START The data

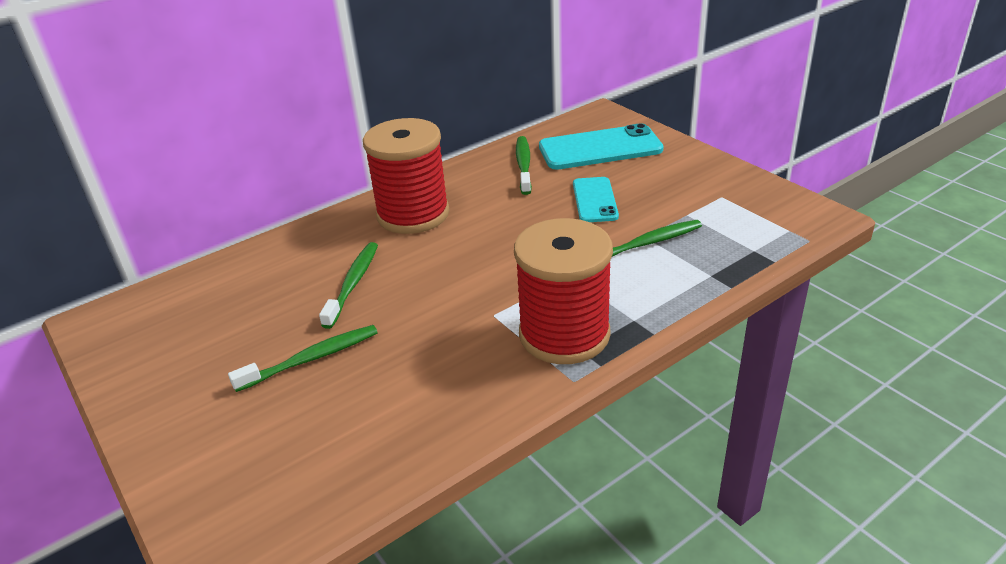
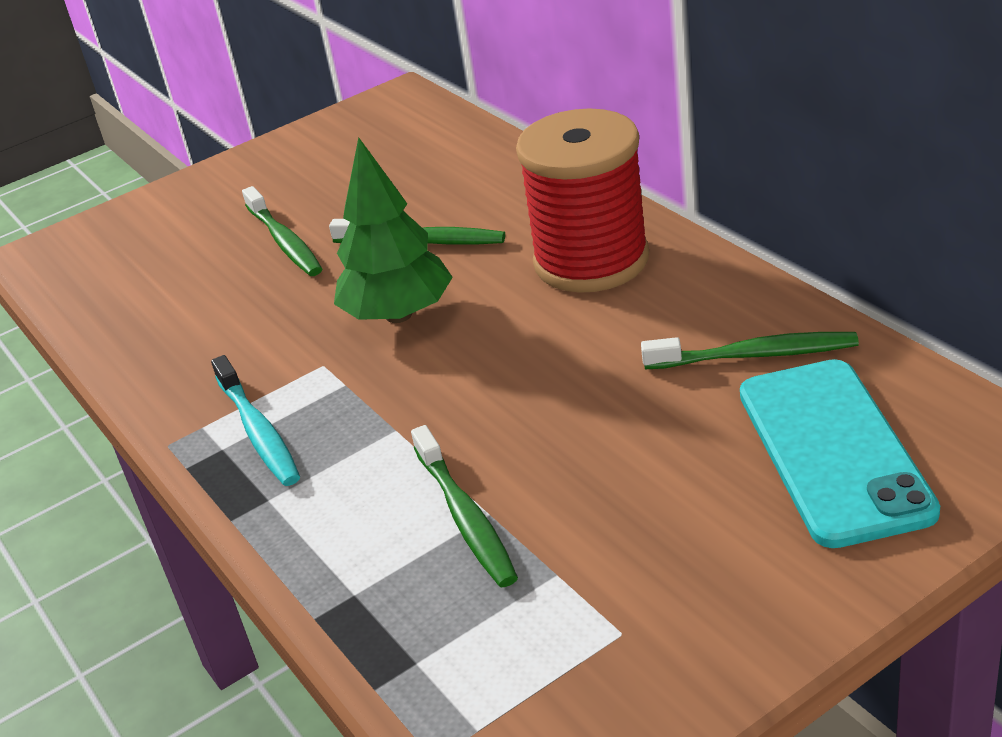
camera: 95 degrees right, 0 degrees up
(444, 286) = (399, 315): none -> green tree
(564, 334) = (258, 431): red spool -> turquoise toothbrush
(594, 200) = (619, 449): turquoise phone -> none

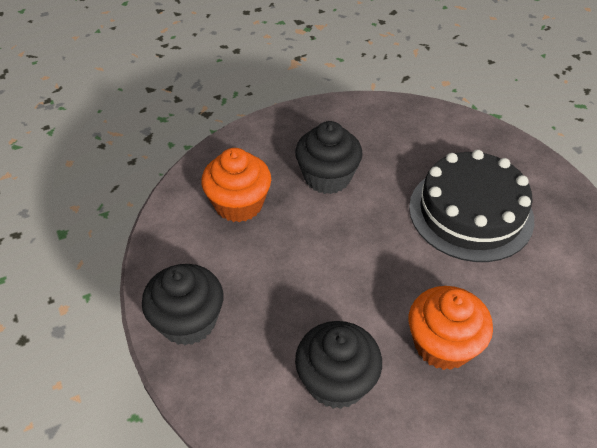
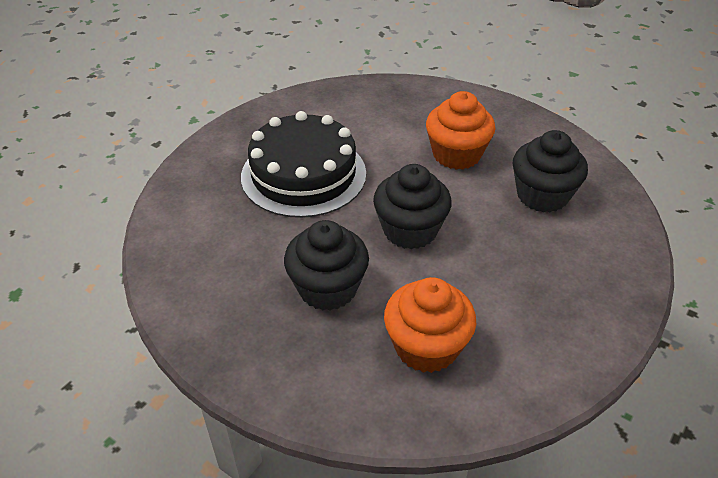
camera: 120 degrees left, 5 degrees down
(188, 321) = (592, 309): black cupcake -> black cupcake (410, 230)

END The data

Exercise objective: All entries should be reproduced exactly; no picture belongs in the result.

Your solution:
camera: 95 degrees right, 0 degrees up
(444, 286) = (399, 315): none -> green tree
(564, 334) = (258, 431): red spool -> turquoise toothbrush
(594, 200) = (619, 449): turquoise phone -> none

camera: 120 degrees left, 5 degrees down
(188, 321) = (592, 309): black cupcake -> black cupcake (410, 230)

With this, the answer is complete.